# Your instructions:
Print the entries in full, word for word, but not the pictures.

# Records to use:
┄┄┄┄┄┄┄┄┄┄┄┄┄┄┄┄┄┄┄┄
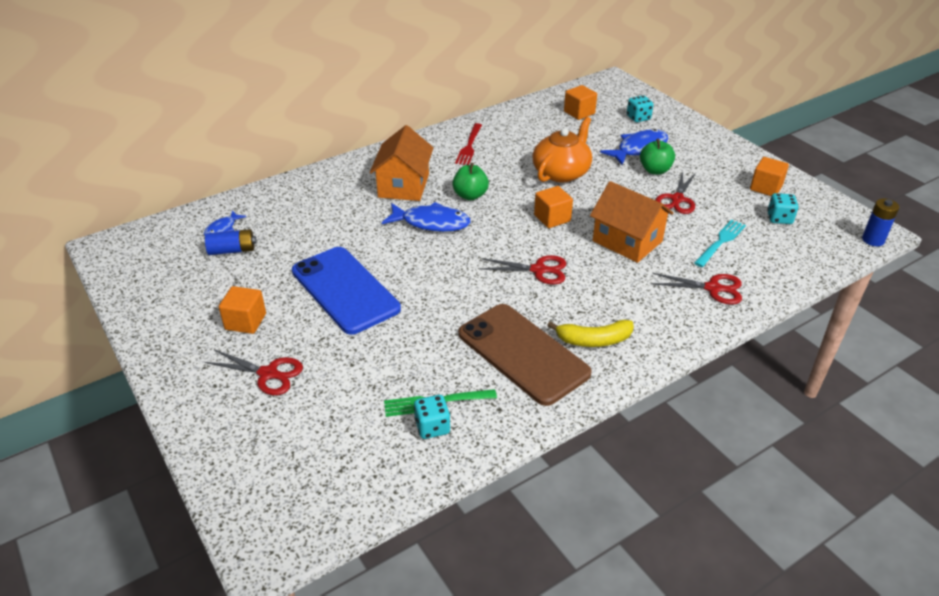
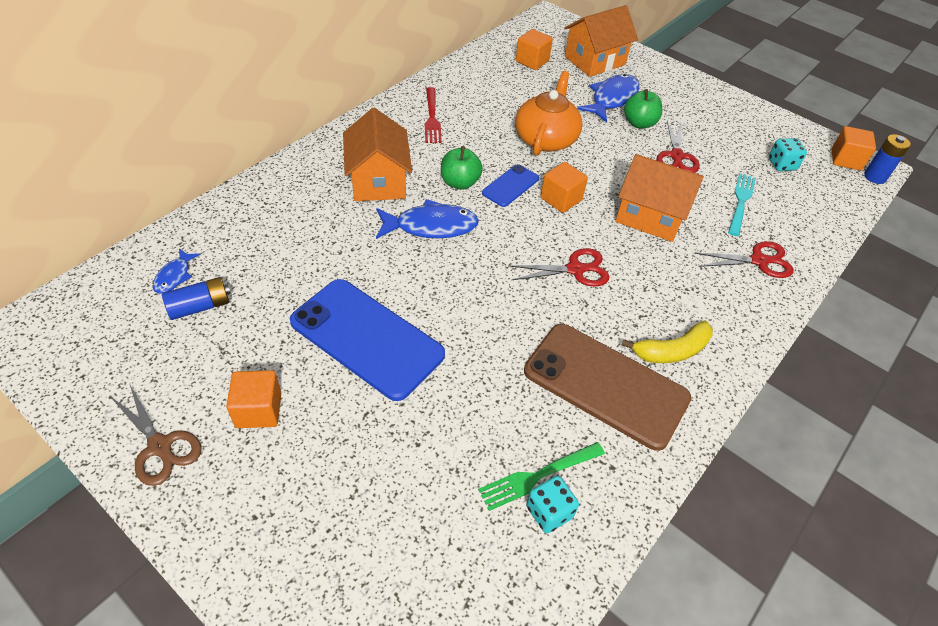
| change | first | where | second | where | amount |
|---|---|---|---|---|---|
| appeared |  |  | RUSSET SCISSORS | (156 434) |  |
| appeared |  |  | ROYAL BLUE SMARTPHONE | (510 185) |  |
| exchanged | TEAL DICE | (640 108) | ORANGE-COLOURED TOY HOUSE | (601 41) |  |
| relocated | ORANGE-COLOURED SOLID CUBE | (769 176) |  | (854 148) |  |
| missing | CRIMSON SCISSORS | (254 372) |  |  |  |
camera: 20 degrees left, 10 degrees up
┄┄┄┄┄┄┄┄┄┄┄┄┄┄┄┄┄┄┄┄
# Task solution:
| change | first | where | second | where | amount |
|---|---|---|---|---|---|
| appeared |  |  | RUSSET SCISSORS | (156 434) |  |
| appeared |  |  | ROYAL BLUE SMARTPHONE | (510 185) |  |
| exchanged | TEAL DICE | (640 108) | ORANGE-COLOURED TOY HOUSE | (601 41) |  |
| relocated | ORANGE-COLOURED SOLID CUBE | (769 176) |  | (854 148) |  |
| missing | CRIMSON SCISSORS | (254 372) |  |  |  |
camera: 20 degrees left, 10 degrees up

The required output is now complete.